▶ [Exercise details]: Extract, exactly and without pictures, every line from the one that includes "yellow house [730,437,834,540]" through the final line of the material below.

─── Input records ───

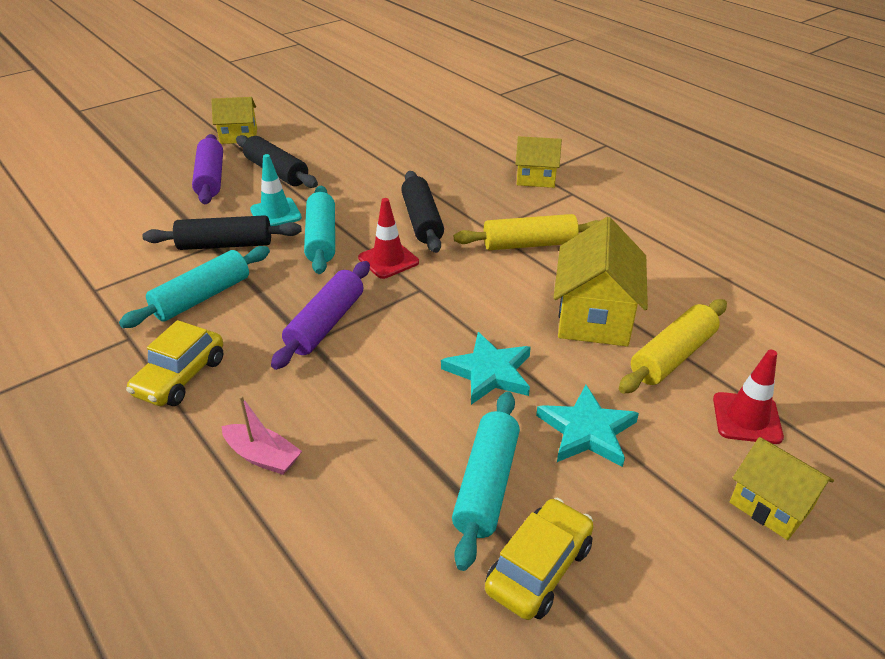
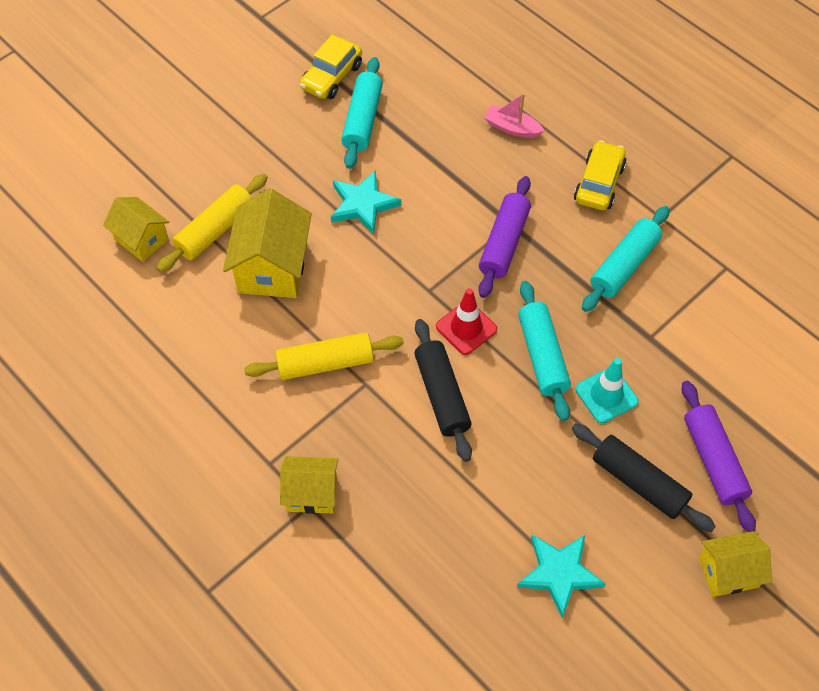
camera: 175 degrees right, 20 degrees up
black rolling pin [142,215,302,250] -> none
turquoise star [536,385,639,467] -> turquoise star moved to [517,535,606,618]
red traffic cone [713,350,784,444] -> none
yellow house [730,437,834,540] -> yellow house moved to [103,197,169,262]

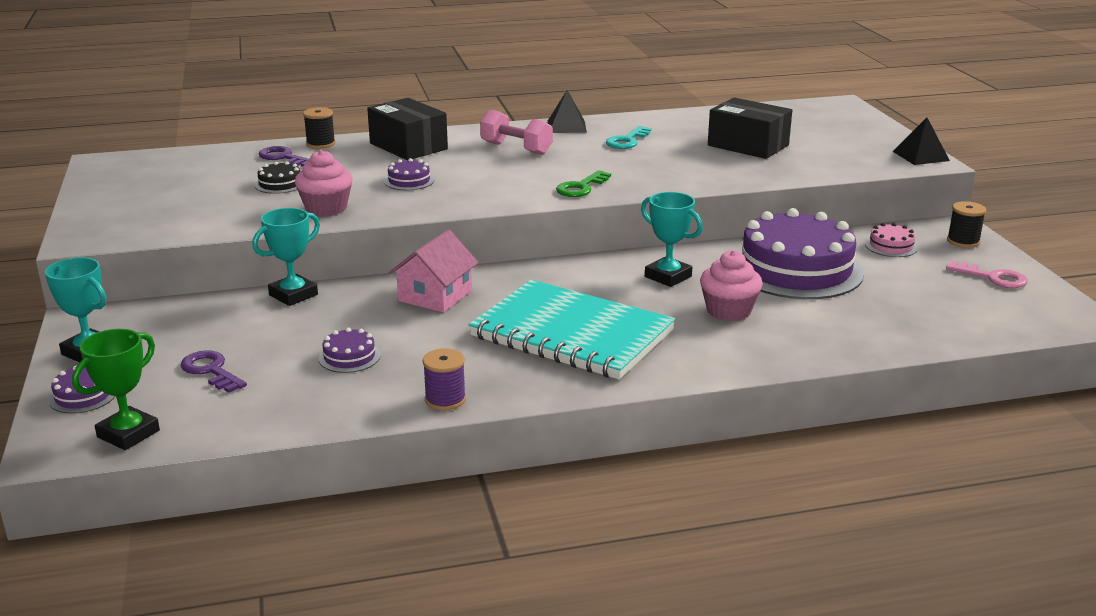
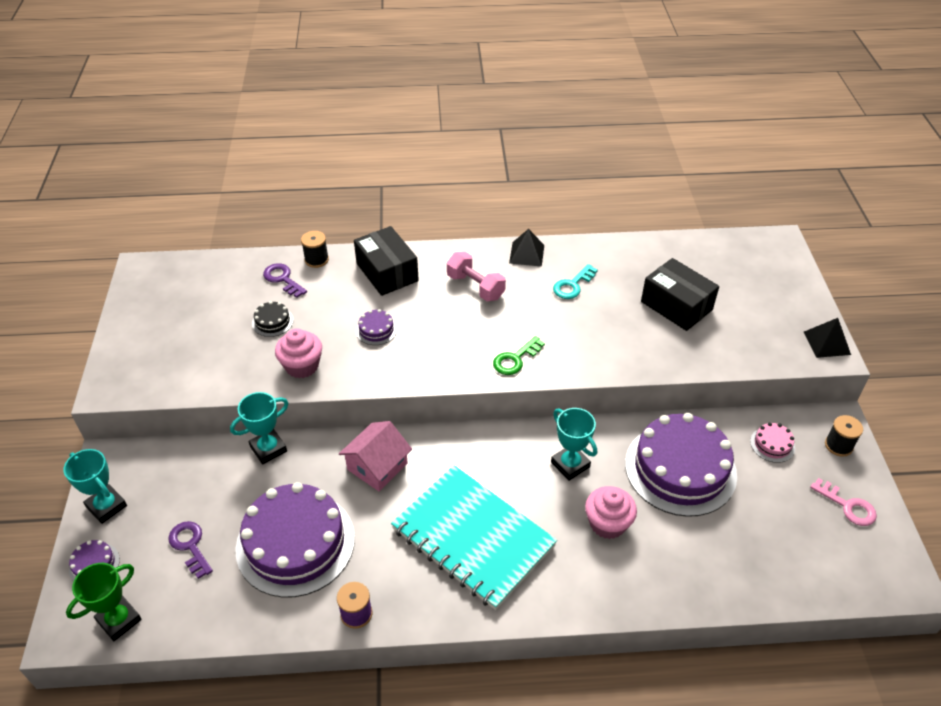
camera: 10 degrees right, 20 degrees up
purple cake [319,328,381,373] -> purple cake [235,482,355,598], size x2.47

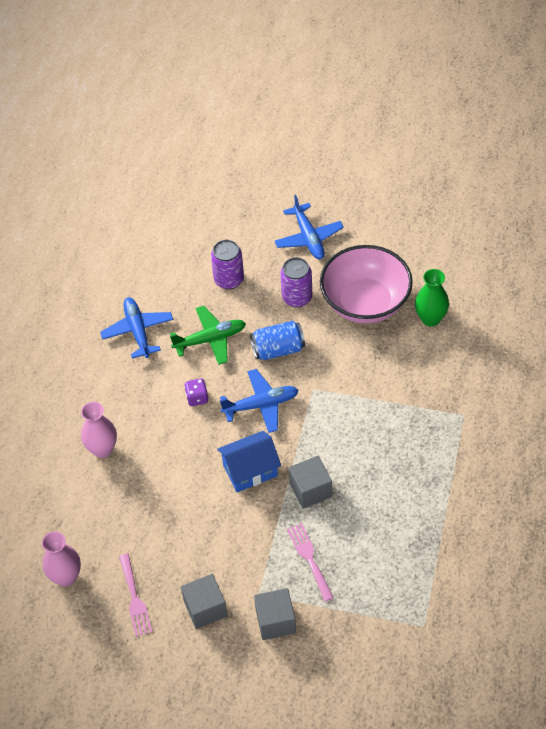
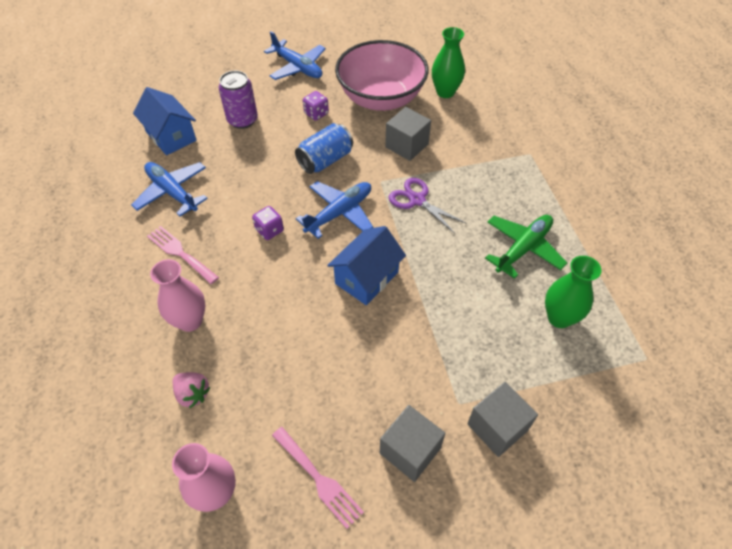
camera: 30 degrees left, 0 degrees up
green plane [170,306,246,365] -> green plane moved to [485,215,567,279]
purple can [280,257,312,307] -> purple dice [303,91,329,121]
pink fork [287,523,334,601] -> pink fork moved to [147,226,219,284]
grey cube [289,456,332,509] -> grey cube moved to [385,107,431,161]
none -> blue house [133,87,197,155]
none -> pink strawberry [173,372,211,408]
none -> purple scissors [389,178,467,234]
none -> green vase [545,256,601,328]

───

▶ [Answer below]:
yellow house [730,437,834,540] -> yellow house moved to [103,197,169,262]

camera: 10 degrees right, 20 degrees up
purple cake [319,328,381,373] -> purple cake [235,482,355,598], size x2.47

camera: 30 degrees left, 0 degrees up
green plane [170,306,246,365] -> green plane moved to [485,215,567,279]
purple can [280,257,312,307] -> purple dice [303,91,329,121]
pink fork [287,523,334,601] -> pink fork moved to [147,226,219,284]
grey cube [289,456,332,509] -> grey cube moved to [385,107,431,161]
none -> blue house [133,87,197,155]
none -> pink strawberry [173,372,211,408]
none -> purple scissors [389,178,467,234]
none -> green vase [545,256,601,328]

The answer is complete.